* **Exercise**: Every line in the data below from the one containing "red arrow: (189, 28) -> (116, 16), turned -30" down to the one containing "gray ellipse: (477, 570) -> (279, 441), moved", both included, must be retyped exactly; no other line is to appear.

* **Data shown**:
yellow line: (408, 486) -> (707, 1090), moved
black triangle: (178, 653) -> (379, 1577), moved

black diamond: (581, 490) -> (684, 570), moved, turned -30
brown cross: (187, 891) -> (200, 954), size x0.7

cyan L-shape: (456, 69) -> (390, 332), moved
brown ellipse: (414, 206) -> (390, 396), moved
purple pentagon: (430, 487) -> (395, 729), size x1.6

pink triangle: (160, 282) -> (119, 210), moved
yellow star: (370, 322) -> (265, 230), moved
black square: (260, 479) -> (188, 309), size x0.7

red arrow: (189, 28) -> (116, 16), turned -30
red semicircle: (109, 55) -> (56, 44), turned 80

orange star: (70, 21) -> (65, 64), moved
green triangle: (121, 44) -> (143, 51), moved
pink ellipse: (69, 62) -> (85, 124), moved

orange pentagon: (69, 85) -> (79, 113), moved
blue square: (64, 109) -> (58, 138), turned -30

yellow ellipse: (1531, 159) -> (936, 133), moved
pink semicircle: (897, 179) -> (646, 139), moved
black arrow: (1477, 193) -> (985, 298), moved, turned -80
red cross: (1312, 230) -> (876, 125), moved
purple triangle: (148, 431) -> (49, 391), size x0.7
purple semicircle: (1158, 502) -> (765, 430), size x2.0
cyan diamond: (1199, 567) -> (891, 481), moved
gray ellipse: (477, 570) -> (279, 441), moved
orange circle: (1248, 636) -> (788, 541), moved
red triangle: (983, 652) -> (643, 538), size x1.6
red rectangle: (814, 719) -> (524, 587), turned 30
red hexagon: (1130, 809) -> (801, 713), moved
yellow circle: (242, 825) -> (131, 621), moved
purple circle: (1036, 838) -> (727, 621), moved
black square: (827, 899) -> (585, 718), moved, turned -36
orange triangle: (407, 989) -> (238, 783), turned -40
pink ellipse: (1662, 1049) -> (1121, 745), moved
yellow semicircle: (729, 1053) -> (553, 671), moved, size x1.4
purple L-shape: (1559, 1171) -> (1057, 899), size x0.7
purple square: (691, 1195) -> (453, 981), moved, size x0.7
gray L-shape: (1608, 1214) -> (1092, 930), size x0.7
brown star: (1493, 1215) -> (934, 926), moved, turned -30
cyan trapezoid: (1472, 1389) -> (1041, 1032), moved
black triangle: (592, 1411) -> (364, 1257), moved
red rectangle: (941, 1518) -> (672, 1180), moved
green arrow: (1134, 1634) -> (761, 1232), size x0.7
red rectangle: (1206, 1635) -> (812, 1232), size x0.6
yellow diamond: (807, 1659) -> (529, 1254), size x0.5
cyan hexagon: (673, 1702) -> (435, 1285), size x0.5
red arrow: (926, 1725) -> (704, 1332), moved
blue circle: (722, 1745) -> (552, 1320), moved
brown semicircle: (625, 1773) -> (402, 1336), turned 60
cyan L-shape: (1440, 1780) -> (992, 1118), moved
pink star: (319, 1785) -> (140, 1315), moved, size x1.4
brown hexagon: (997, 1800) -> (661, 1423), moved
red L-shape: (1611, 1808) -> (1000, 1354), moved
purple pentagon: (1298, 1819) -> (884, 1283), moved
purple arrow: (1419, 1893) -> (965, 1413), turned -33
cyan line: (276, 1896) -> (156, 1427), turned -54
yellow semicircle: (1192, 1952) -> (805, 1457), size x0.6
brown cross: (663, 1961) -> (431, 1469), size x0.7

* **Exercise answer**:
red arrow: (189, 28) -> (116, 16), turned -30
red semicircle: (109, 55) -> (56, 44), turned 80

orange star: (70, 21) -> (65, 64), moved
green triangle: (121, 44) -> (143, 51), moved
pink ellipse: (69, 62) -> (85, 124), moved

orange pentagon: (69, 85) -> (79, 113), moved
blue square: (64, 109) -> (58, 138), turned -30

yellow ellipse: (1531, 159) -> (936, 133), moved
pink semicircle: (897, 179) -> (646, 139), moved
black arrow: (1477, 193) -> (985, 298), moved, turned -80
red cross: (1312, 230) -> (876, 125), moved
purple triangle: (148, 431) -> (49, 391), size x0.7
purple semicircle: (1158, 502) -> (765, 430), size x2.0
cyan diamond: (1199, 567) -> (891, 481), moved
gray ellipse: (477, 570) -> (279, 441), moved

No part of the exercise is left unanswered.